* _Exercise objective_
Please write out word for word the opening lines of the material, including the line with "green mushroom: 11 -> 10" as the last.

[Supplied data Boundary: Start]

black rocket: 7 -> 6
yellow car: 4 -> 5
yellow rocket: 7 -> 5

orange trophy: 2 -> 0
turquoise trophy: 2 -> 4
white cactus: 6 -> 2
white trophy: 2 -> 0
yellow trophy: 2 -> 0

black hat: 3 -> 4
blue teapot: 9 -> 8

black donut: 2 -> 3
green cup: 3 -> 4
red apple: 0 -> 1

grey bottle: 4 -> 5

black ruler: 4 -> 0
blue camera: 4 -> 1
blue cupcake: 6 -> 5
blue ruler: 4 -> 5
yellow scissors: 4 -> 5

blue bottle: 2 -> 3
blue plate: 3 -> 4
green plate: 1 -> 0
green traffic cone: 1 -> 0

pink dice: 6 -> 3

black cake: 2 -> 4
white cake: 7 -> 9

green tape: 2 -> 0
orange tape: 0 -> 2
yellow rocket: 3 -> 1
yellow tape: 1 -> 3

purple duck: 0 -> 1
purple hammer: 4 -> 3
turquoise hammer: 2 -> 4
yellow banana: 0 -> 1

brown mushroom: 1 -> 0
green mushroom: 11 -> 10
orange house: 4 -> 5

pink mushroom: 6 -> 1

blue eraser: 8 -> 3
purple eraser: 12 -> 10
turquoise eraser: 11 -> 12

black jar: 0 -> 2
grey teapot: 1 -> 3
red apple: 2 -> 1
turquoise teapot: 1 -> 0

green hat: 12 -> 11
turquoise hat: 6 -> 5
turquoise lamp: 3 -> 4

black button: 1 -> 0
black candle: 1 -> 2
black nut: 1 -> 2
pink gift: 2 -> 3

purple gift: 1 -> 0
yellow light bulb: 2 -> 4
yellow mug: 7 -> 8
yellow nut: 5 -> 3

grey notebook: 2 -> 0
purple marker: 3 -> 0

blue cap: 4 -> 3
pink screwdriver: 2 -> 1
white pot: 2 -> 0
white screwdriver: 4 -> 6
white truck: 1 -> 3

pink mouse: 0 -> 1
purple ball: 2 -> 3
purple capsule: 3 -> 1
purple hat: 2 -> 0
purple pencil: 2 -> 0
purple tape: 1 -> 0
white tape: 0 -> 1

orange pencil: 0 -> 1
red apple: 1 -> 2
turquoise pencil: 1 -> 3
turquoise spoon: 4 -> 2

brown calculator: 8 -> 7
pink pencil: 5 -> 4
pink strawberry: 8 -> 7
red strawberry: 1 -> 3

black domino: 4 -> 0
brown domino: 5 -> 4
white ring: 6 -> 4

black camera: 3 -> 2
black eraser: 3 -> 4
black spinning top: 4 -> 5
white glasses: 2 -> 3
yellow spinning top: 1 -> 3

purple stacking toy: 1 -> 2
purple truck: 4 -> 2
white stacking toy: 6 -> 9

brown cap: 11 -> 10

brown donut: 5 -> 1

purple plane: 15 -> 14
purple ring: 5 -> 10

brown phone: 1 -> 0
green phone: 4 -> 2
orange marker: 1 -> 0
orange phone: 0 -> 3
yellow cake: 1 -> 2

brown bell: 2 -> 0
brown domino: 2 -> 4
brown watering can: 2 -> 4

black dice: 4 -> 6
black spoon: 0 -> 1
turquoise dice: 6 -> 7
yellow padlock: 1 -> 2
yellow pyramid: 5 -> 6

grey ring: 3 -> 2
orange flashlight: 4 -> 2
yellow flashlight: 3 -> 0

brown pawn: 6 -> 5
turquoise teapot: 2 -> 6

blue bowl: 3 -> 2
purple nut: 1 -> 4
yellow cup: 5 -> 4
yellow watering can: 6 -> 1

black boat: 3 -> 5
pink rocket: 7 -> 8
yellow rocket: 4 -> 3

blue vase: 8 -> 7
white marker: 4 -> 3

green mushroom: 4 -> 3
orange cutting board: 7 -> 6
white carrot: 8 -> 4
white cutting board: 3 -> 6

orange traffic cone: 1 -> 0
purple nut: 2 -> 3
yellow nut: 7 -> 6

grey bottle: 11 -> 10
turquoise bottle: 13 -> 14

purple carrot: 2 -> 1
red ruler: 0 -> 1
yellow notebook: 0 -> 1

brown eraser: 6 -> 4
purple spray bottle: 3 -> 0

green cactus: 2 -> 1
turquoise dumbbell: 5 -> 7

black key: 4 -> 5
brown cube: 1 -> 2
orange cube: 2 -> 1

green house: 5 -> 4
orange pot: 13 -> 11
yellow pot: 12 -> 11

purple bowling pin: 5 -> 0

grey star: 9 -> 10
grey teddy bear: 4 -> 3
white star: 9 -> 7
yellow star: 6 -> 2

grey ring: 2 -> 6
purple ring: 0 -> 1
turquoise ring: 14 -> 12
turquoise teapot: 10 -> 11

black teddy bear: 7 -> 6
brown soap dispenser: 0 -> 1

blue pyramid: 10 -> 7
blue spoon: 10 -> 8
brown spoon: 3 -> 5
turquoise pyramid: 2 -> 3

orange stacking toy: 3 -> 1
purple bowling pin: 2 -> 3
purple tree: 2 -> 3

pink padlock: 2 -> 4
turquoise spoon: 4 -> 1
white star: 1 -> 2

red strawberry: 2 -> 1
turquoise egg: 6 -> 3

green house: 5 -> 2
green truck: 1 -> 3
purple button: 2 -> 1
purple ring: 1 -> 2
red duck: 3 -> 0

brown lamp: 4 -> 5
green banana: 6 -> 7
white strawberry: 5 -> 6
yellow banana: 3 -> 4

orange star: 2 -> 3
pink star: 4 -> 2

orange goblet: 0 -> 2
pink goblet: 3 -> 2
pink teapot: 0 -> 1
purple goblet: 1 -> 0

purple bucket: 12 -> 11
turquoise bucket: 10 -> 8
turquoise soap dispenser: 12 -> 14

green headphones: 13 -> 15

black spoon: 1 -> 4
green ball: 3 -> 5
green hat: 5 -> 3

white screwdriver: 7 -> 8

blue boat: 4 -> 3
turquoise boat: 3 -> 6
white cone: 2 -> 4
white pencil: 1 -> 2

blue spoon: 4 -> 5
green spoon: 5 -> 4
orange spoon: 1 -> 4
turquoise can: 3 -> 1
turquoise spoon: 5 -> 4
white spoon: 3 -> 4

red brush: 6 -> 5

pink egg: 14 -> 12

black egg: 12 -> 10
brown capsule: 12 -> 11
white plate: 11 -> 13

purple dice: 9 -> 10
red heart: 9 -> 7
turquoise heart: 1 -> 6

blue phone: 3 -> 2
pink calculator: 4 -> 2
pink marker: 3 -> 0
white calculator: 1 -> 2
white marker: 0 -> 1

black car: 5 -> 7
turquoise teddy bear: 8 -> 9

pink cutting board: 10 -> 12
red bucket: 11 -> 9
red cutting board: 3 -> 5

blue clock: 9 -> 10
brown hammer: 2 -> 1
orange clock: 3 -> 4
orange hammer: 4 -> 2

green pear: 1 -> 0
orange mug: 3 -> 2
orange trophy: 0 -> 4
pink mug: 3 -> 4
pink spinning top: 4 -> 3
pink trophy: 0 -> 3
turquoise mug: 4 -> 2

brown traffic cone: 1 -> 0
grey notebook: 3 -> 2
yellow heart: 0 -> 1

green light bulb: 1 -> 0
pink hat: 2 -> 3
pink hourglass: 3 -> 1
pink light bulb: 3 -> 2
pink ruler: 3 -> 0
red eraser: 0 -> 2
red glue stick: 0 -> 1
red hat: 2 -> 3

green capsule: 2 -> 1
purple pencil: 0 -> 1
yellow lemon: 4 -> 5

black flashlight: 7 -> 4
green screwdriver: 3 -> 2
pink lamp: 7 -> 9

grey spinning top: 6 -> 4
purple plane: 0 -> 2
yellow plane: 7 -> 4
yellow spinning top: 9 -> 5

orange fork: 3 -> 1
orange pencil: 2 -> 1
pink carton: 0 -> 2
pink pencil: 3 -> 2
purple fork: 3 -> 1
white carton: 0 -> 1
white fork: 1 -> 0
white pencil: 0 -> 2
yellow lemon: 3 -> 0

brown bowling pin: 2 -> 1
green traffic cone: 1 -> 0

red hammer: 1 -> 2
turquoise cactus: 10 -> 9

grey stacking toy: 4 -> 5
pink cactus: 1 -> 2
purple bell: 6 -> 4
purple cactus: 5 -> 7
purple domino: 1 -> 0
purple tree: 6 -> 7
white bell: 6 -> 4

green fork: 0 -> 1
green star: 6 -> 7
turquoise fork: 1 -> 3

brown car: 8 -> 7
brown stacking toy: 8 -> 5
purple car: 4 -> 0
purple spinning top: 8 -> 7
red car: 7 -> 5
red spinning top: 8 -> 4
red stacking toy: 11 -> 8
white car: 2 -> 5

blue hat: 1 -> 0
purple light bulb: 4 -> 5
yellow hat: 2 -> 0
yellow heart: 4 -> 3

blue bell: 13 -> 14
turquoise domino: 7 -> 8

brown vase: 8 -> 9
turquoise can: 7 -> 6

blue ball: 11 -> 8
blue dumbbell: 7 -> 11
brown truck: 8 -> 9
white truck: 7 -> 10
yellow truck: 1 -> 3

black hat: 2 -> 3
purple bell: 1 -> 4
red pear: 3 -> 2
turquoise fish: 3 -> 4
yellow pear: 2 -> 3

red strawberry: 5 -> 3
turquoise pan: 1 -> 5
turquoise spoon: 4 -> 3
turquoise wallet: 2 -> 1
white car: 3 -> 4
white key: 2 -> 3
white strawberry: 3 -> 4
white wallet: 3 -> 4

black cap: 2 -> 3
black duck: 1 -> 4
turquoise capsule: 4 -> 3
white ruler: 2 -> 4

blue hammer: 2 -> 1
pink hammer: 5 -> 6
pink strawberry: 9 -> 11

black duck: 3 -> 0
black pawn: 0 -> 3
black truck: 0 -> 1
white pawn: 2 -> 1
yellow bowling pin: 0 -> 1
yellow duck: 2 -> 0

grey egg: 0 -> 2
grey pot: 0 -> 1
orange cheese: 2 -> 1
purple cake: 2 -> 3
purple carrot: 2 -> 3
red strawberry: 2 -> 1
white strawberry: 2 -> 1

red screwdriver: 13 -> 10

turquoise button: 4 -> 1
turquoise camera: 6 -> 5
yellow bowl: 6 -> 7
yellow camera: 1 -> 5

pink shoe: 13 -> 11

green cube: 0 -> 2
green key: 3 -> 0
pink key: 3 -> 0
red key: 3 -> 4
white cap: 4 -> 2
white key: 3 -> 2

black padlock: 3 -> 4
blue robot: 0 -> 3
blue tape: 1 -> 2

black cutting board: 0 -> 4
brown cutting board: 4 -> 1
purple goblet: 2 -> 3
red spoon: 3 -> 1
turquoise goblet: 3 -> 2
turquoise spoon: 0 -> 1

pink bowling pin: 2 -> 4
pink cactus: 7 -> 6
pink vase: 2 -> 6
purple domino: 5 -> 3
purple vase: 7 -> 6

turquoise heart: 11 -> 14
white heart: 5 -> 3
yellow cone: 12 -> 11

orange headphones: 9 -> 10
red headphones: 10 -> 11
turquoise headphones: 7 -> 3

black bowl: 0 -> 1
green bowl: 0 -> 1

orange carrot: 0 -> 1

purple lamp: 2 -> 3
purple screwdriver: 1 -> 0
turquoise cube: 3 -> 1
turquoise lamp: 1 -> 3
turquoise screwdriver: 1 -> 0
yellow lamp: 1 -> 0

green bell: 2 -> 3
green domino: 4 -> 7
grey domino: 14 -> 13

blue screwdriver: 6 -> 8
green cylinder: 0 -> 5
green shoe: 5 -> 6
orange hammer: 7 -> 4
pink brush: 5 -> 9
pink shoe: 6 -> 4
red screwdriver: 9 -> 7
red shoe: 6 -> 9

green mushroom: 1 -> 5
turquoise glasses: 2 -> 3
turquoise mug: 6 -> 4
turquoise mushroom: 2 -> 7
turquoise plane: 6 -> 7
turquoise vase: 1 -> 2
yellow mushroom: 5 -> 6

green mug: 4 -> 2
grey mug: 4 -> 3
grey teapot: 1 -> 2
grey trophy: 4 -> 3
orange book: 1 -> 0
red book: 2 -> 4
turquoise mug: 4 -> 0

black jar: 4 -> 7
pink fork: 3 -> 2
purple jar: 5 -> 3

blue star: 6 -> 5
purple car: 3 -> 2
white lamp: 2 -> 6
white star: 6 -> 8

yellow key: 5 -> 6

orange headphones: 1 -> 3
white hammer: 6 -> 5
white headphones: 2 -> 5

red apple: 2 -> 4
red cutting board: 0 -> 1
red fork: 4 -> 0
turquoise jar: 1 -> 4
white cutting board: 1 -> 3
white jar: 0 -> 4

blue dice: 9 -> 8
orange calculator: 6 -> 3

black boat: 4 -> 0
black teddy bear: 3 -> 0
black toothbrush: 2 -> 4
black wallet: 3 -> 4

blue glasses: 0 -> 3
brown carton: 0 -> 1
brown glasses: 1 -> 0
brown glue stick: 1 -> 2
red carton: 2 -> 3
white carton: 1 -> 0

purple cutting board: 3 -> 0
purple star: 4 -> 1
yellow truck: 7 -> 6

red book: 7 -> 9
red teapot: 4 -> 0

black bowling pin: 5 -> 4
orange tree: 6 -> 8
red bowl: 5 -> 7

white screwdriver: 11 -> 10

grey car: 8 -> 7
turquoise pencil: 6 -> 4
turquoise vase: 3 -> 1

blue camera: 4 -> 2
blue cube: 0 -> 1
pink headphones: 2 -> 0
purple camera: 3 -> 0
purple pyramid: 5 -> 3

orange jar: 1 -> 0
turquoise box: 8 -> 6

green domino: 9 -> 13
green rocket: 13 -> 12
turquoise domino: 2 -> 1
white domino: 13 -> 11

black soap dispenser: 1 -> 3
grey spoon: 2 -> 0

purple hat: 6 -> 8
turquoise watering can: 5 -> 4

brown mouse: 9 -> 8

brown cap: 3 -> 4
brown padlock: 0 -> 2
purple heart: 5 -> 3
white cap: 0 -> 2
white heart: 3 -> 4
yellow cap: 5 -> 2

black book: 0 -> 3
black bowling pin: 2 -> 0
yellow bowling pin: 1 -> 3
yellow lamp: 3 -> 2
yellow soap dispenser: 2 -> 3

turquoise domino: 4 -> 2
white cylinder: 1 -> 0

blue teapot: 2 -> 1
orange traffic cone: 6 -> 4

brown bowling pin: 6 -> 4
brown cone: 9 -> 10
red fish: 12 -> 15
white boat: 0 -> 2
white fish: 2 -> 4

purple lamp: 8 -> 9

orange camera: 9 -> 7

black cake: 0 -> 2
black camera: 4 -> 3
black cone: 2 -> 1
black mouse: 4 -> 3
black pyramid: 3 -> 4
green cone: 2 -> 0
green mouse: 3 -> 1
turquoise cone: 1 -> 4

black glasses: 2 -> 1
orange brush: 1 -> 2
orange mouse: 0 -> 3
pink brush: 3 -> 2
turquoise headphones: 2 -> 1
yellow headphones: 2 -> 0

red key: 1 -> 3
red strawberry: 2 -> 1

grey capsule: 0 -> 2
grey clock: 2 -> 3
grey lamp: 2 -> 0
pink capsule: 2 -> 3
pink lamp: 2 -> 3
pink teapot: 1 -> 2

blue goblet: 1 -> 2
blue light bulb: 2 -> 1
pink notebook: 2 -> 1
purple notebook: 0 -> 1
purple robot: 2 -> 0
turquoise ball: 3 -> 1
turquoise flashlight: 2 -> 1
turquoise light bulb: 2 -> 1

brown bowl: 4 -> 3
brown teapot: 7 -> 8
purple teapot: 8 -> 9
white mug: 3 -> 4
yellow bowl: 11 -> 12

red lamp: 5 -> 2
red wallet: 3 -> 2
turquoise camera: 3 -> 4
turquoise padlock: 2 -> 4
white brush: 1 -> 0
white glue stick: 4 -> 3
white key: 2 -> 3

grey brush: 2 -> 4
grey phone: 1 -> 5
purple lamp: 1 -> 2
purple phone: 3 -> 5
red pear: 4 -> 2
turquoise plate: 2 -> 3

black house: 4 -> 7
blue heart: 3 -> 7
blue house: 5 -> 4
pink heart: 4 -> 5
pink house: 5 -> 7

[Supplied data Boundary: End]

* _Result of this task_
black rocket: 7 -> 6
yellow car: 4 -> 5
yellow rocket: 7 -> 5

orange trophy: 2 -> 0
turquoise trophy: 2 -> 4
white cactus: 6 -> 2
white trophy: 2 -> 0
yellow trophy: 2 -> 0

black hat: 3 -> 4
blue teapot: 9 -> 8

black donut: 2 -> 3
green cup: 3 -> 4
red apple: 0 -> 1

grey bottle: 4 -> 5

black ruler: 4 -> 0
blue camera: 4 -> 1
blue cupcake: 6 -> 5
blue ruler: 4 -> 5
yellow scissors: 4 -> 5

blue bottle: 2 -> 3
blue plate: 3 -> 4
green plate: 1 -> 0
green traffic cone: 1 -> 0

pink dice: 6 -> 3

black cake: 2 -> 4
white cake: 7 -> 9

green tape: 2 -> 0
orange tape: 0 -> 2
yellow rocket: 3 -> 1
yellow tape: 1 -> 3

purple duck: 0 -> 1
purple hammer: 4 -> 3
turquoise hammer: 2 -> 4
yellow banana: 0 -> 1

brown mushroom: 1 -> 0
green mushroom: 11 -> 10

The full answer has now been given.